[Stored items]
-----
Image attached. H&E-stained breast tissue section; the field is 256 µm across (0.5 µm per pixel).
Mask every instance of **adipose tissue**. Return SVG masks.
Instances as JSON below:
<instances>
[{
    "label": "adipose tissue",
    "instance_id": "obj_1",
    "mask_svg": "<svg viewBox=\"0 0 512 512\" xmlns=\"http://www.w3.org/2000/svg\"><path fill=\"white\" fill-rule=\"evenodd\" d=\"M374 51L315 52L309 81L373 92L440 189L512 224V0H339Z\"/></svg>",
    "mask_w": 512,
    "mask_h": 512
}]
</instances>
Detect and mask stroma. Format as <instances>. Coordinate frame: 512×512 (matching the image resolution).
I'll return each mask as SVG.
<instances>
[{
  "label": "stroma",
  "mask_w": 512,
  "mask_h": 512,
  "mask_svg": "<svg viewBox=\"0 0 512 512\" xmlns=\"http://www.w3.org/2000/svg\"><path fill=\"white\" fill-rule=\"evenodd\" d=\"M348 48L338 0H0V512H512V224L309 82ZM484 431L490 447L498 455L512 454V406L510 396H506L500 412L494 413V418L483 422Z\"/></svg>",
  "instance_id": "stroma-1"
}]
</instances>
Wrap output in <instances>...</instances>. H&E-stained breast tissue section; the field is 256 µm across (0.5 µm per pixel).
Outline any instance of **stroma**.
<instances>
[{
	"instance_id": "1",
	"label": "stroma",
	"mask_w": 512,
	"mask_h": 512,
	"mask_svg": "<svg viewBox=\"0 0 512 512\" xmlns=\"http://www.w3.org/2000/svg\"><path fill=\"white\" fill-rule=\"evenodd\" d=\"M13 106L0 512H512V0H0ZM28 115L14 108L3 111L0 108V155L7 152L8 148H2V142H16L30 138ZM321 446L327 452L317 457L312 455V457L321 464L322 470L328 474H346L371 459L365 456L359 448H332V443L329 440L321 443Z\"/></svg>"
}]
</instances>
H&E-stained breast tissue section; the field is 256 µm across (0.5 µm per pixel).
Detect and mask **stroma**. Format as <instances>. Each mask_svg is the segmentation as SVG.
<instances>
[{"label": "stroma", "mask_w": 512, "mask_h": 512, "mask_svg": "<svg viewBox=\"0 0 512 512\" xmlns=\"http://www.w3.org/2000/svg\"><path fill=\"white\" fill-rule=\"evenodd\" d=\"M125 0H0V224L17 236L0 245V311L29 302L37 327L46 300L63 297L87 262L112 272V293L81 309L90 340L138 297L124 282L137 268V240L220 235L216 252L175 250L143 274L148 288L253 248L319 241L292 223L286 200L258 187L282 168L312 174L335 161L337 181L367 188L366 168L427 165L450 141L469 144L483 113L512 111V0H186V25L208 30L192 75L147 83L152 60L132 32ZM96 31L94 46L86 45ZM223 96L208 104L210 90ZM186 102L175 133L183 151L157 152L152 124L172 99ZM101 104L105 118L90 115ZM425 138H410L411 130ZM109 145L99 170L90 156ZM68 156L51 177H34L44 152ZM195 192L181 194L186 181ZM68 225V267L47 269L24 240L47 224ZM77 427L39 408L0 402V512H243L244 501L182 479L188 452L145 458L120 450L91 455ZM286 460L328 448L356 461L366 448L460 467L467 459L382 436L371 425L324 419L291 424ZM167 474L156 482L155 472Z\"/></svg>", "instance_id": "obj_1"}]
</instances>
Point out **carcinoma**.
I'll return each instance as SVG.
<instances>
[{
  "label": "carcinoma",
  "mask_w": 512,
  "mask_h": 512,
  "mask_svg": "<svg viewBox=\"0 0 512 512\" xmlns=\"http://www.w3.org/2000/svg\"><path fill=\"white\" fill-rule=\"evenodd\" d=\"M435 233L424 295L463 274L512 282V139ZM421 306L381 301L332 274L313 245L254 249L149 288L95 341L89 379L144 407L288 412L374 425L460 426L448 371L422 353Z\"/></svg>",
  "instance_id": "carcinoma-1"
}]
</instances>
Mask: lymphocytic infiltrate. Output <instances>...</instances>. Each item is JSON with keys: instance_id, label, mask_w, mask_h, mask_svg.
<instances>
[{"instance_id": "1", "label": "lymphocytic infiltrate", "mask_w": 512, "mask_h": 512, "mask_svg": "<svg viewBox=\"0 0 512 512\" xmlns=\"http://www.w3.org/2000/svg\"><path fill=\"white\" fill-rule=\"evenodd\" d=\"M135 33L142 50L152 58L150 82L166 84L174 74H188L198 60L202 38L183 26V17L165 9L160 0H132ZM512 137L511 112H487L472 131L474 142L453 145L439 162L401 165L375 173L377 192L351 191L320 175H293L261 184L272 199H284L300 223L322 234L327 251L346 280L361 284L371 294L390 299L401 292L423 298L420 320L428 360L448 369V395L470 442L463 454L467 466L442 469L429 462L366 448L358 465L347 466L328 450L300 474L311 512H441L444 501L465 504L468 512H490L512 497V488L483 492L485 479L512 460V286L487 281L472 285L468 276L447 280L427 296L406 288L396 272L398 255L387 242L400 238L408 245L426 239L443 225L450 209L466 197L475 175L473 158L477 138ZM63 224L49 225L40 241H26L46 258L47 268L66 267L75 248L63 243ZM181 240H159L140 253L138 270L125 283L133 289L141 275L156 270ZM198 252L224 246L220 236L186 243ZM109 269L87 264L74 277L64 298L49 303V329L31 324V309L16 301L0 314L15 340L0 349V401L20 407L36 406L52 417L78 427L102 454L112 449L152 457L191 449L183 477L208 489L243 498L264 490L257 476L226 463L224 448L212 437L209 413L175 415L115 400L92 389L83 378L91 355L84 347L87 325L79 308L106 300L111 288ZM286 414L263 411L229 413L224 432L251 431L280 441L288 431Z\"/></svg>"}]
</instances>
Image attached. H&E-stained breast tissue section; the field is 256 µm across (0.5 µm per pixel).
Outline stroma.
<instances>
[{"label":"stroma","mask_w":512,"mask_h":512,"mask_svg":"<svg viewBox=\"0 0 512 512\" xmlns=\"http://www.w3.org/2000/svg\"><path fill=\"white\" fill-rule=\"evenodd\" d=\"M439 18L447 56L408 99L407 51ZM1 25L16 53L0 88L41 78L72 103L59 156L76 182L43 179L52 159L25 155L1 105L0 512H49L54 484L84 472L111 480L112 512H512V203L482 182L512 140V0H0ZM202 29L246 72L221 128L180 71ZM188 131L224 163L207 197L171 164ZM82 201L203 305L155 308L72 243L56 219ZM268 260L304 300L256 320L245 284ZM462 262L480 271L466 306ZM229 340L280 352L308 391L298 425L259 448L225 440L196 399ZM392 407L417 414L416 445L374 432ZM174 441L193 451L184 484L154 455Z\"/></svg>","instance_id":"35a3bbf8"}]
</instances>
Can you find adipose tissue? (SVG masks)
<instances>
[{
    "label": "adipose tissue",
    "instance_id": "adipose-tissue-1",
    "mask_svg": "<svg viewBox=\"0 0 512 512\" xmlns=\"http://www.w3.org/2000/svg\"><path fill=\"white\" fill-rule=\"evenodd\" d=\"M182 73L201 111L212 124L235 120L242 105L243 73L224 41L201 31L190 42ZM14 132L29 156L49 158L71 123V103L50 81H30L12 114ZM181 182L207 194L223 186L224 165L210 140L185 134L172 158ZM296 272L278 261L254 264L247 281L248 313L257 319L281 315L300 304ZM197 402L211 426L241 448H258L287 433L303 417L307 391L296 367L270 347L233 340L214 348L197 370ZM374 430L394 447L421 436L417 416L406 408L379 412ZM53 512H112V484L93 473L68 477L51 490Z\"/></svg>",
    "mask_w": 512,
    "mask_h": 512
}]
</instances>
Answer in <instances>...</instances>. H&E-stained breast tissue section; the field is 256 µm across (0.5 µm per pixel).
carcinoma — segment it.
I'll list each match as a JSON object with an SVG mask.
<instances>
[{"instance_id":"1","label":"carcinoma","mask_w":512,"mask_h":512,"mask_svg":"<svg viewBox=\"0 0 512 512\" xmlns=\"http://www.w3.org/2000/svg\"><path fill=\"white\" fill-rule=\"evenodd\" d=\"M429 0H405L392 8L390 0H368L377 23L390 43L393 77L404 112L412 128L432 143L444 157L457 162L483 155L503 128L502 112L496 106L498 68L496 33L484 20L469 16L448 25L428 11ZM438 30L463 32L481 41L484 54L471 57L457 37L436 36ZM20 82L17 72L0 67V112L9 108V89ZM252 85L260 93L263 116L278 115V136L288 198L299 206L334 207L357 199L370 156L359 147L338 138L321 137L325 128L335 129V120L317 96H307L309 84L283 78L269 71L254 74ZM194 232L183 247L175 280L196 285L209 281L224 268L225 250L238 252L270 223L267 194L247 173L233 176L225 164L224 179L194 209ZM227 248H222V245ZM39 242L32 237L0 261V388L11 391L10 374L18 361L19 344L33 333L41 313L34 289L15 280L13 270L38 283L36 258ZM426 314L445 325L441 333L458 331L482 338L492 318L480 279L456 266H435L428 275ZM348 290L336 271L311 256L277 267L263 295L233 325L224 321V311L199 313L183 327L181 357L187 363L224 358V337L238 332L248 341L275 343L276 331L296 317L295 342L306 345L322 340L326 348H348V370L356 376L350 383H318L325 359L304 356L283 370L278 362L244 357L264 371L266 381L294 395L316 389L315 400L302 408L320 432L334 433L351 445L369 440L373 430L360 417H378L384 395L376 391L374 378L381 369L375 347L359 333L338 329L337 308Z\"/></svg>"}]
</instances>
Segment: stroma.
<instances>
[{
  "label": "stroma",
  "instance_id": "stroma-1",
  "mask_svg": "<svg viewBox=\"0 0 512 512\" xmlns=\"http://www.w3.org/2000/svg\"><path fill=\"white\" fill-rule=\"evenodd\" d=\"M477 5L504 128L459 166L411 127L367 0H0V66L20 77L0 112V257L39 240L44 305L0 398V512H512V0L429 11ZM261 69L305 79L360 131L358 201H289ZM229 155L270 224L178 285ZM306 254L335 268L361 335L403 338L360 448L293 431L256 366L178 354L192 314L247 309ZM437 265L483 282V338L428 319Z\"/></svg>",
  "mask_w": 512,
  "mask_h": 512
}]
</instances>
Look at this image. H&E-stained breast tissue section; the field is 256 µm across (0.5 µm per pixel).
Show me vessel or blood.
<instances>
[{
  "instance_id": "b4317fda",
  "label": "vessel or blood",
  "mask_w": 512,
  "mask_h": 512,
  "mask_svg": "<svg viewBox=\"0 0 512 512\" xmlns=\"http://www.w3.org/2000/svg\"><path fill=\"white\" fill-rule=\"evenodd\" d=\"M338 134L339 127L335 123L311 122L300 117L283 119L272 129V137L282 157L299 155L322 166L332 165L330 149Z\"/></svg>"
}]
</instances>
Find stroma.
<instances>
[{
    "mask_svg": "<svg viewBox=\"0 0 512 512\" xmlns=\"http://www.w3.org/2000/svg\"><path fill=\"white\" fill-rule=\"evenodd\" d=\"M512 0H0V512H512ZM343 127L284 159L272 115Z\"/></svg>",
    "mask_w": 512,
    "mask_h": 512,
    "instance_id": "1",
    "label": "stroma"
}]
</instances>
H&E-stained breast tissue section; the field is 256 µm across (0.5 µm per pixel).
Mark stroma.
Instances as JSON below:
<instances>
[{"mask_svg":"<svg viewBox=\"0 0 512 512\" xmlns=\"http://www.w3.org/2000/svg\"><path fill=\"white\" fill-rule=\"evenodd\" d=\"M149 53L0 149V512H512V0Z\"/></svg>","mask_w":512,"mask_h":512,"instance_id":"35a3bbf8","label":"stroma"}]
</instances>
-----
Problem requirements: Count how many lines above contain the word "field". Reply with the number alone.

Full answer: 7